DATA SUPPLIED:
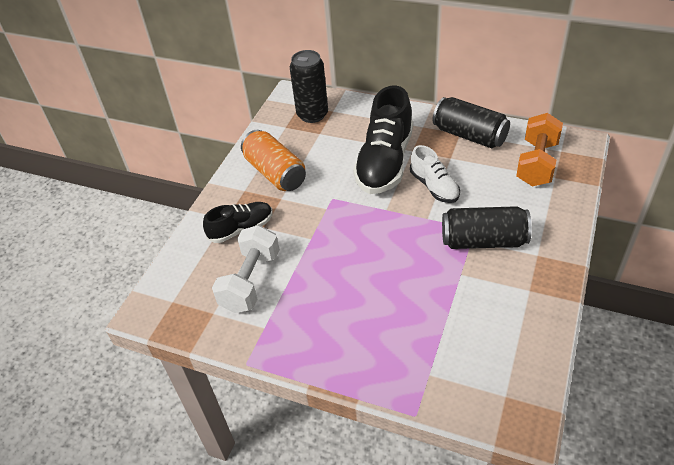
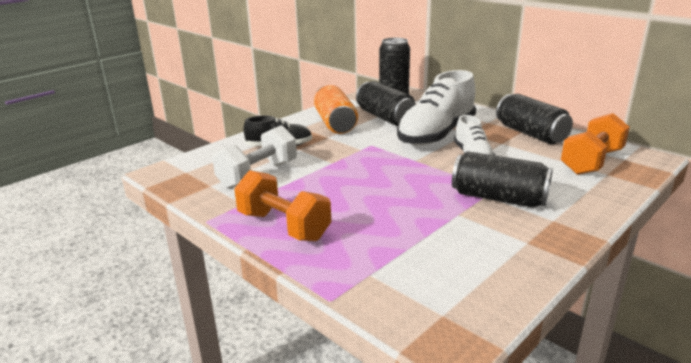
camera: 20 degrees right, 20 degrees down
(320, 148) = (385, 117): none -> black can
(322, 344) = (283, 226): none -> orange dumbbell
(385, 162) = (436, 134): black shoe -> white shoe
---
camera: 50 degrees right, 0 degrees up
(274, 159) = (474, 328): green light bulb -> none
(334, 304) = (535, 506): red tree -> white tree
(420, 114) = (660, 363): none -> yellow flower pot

EXERCISE:
From the data above, return every line from the line that has "(274, 159) = (474, 328): green" up to and including the line that has "(420, 114) = (660, 363): none", exactly.

EXERCISE RESPONSE:
(274, 159) = (474, 328): green light bulb -> none
(334, 304) = (535, 506): red tree -> white tree
(420, 114) = (660, 363): none -> yellow flower pot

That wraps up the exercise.